[Object change listings]
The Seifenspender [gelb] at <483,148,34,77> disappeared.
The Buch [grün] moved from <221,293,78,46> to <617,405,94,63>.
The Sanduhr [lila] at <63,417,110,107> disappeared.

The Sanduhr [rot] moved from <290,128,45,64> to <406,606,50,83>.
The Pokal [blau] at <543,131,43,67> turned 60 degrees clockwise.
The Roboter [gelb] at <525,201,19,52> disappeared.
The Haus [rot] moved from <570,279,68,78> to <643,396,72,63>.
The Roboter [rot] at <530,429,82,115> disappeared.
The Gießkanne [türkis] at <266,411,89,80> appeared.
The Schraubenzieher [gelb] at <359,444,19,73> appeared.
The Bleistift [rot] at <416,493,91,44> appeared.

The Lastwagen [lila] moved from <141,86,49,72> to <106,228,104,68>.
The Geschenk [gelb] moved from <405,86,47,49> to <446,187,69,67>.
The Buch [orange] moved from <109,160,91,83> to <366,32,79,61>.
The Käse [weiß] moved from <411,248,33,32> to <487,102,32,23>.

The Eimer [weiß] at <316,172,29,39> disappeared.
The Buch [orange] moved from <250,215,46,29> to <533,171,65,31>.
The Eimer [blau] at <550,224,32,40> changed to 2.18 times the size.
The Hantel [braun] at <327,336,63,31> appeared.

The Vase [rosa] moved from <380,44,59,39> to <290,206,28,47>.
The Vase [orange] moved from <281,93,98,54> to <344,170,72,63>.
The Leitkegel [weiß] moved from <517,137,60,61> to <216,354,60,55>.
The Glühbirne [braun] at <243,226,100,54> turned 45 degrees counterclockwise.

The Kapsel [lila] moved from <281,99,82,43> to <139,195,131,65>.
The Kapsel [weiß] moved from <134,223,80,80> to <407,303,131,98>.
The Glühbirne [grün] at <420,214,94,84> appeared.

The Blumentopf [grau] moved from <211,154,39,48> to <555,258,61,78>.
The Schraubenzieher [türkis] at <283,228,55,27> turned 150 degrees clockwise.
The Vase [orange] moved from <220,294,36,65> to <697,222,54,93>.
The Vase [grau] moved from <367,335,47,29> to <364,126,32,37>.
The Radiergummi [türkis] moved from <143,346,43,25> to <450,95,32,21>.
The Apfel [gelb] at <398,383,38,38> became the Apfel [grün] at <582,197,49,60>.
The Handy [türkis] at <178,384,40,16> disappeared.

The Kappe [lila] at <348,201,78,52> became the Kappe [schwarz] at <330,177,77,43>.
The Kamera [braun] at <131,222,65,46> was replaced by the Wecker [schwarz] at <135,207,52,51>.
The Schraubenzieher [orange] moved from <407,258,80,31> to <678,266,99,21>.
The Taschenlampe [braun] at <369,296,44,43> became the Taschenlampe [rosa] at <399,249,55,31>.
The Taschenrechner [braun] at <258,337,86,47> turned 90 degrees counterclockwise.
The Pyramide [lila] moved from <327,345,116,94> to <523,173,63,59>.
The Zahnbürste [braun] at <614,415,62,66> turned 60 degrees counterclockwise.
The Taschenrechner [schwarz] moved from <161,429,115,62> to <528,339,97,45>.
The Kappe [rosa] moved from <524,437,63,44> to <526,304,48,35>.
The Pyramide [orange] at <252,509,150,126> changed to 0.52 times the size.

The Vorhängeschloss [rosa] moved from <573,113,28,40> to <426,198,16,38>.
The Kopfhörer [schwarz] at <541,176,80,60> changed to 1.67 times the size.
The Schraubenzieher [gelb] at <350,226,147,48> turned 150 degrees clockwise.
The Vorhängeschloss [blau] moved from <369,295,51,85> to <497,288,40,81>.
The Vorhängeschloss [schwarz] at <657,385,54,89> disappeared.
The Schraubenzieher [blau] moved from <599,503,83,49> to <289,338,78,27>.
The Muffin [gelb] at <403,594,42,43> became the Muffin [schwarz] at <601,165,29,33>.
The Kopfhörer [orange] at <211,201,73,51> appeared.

Problem requirements: Nothing in the data should be left out when you retype it exactly.

Your solution:
The Seifenspender [gelb] at <483,148,34,77> disappeared.
The Buch [grün] moved from <221,293,78,46> to <617,405,94,63>.
The Sanduhr [lila] at <63,417,110,107> disappeared.

The Sanduhr [rot] moved from <290,128,45,64> to <406,606,50,83>.
The Pokal [blau] at <543,131,43,67> turned 60 degrees clockwise.
The Roboter [gelb] at <525,201,19,52> disappeared.
The Haus [rot] moved from <570,279,68,78> to <643,396,72,63>.
The Roboter [rot] at <530,429,82,115> disappeared.
The Gießkanne [türkis] at <266,411,89,80> appeared.
The Schraubenzieher [gelb] at <359,444,19,73> appeared.
The Bleistift [rot] at <416,493,91,44> appeared.

The Lastwagen [lila] moved from <141,86,49,72> to <106,228,104,68>.
The Geschenk [gelb] moved from <405,86,47,49> to <446,187,69,67>.
The Buch [orange] moved from <109,160,91,83> to <366,32,79,61>.
The Käse [weiß] moved from <411,248,33,32> to <487,102,32,23>.

The Eimer [weiß] at <316,172,29,39> disappeared.
The Buch [orange] moved from <250,215,46,29> to <533,171,65,31>.
The Eimer [blau] at <550,224,32,40> changed to 2.18 times the size.
The Hantel [braun] at <327,336,63,31> appeared.

The Vase [rosa] moved from <380,44,59,39> to <290,206,28,47>.
The Vase [orange] moved from <281,93,98,54> to <344,170,72,63>.
The Leitkegel [weiß] moved from <517,137,60,61> to <216,354,60,55>.
The Glühbirne [braun] at <243,226,100,54> turned 45 degrees counterclockwise.

The Kapsel [lila] moved from <281,99,82,43> to <139,195,131,65>.
The Kapsel [weiß] moved from <134,223,80,80> to <407,303,131,98>.
The Glühbirne [grün] at <420,214,94,84> appeared.

The Blumentopf [grau] moved from <211,154,39,48> to <555,258,61,78>.
The Schraubenzieher [türkis] at <283,228,55,27> turned 150 degrees clockwise.
The Vase [orange] moved from <220,294,36,65> to <697,222,54,93>.
The Vase [grau] moved from <367,335,47,29> to <364,126,32,37>.
The Radiergummi [türkis] moved from <143,346,43,25> to <450,95,32,21>.
The Apfel [gelb] at <398,383,38,38> became the Apfel [grün] at <582,197,49,60>.
The Handy [türkis] at <178,384,40,16> disappeared.

The Kappe [lila] at <348,201,78,52> became the Kappe [schwarz] at <330,177,77,43>.
The Kamera [braun] at <131,222,65,46> was replaced by the Wecker [schwarz] at <135,207,52,51>.
The Schraubenzieher [orange] moved from <407,258,80,31> to <678,266,99,21>.
The Taschenlampe [braun] at <369,296,44,43> became the Taschenlampe [rosa] at <399,249,55,31>.
The Taschenrechner [braun] at <258,337,86,47> turned 90 degrees counterclockwise.
The Pyramide [lila] moved from <327,345,116,94> to <523,173,63,59>.
The Zahnbürste [braun] at <614,415,62,66> turned 60 degrees counterclockwise.
The Taschenrechner [schwarz] moved from <161,429,115,62> to <528,339,97,45>.
The Kappe [rosa] moved from <524,437,63,44> to <526,304,48,35>.
The Pyramide [orange] at <252,509,150,126> changed to 0.52 times the size.

The Vorhängeschloss [rosa] moved from <573,113,28,40> to <426,198,16,38>.
The Kopfhörer [schwarz] at <541,176,80,60> changed to 1.67 times the size.
The Schraubenzieher [gelb] at <350,226,147,48> turned 150 degrees clockwise.
The Vorhängeschloss [blau] moved from <369,295,51,85> to <497,288,40,81>.
The Vorhängeschloss [schwarz] at <657,385,54,89> disappeared.
The Schraubenzieher [blau] moved from <599,503,83,49> to <289,338,78,27>.
The Muffin [gelb] at <403,594,42,43> became the Muffin [schwarz] at <601,165,29,33>.
The Kopfhörer [orange] at <211,201,73,51> appeared.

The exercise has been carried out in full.